### PROBLEMA A RESOLVER
Troque "microwave" por "oven" nas linhas que vão da que contém "In the image, white" até a que contém "No, white striped towel at lower center is not facing", inclusive, e escreva de novo só esse trecho, com todo o resto igual.

### DADOS FORNECIDOS
------------------------------------------------
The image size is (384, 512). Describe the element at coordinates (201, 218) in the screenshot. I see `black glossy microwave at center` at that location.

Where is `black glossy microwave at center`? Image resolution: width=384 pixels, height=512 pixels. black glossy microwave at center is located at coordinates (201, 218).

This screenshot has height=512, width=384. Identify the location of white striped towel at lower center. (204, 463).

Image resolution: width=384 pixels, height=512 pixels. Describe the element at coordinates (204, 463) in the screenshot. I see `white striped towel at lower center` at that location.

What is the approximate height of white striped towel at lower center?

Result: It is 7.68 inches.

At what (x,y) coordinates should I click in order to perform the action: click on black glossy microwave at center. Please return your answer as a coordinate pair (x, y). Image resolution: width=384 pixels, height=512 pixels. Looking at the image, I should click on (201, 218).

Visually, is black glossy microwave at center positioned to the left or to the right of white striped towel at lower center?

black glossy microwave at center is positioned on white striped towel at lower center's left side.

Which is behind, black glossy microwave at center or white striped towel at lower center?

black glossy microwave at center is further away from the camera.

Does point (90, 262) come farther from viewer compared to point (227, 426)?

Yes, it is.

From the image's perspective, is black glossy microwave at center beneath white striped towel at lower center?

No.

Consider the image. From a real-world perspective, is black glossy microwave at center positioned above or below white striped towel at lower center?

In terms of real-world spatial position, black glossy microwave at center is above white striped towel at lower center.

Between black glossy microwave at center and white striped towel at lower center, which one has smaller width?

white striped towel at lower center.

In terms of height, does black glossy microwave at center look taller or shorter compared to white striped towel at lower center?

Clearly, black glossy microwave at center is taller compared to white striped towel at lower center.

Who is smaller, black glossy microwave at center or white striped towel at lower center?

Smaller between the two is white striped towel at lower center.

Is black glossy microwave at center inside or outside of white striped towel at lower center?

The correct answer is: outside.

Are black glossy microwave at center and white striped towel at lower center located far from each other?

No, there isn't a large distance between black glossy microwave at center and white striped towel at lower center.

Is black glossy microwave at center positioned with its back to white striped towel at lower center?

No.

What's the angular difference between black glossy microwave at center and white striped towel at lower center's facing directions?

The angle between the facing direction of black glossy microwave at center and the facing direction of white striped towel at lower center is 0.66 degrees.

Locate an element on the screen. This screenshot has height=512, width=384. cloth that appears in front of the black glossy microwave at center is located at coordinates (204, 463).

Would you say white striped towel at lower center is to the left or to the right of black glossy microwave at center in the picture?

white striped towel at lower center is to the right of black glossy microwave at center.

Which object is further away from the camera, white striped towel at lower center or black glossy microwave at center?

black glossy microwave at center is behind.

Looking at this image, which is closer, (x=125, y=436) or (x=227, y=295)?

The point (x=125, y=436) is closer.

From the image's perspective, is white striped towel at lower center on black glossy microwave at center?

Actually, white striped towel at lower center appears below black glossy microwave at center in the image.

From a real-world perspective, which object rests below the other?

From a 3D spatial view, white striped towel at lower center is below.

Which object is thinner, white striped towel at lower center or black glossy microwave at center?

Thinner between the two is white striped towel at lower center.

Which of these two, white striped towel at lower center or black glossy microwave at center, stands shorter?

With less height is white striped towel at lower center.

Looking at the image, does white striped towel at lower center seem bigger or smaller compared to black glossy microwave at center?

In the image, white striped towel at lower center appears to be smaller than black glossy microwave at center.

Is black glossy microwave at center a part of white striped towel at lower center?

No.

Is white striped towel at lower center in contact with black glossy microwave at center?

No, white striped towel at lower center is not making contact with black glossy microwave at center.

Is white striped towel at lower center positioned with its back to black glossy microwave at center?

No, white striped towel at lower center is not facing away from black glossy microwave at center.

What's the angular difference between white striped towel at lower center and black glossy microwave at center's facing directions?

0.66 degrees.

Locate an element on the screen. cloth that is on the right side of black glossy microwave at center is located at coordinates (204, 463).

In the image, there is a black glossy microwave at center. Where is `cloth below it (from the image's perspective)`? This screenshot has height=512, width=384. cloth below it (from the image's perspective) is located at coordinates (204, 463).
------------------------------------------------
### RESPOSTA DO EXERCÍCIO
In the image, white striped towel at lower center appears to be smaller than black glossy oven at center.

Is black glossy oven at center a part of white striped towel at lower center?

No.

Is white striped towel at lower center in contact with black glossy oven at center?

No, white striped towel at lower center is not making contact with black glossy oven at center.

Is white striped towel at lower center positioned with its back to black glossy oven at center?

No, white striped towel at lower center is not facing away from black glossy oven at center.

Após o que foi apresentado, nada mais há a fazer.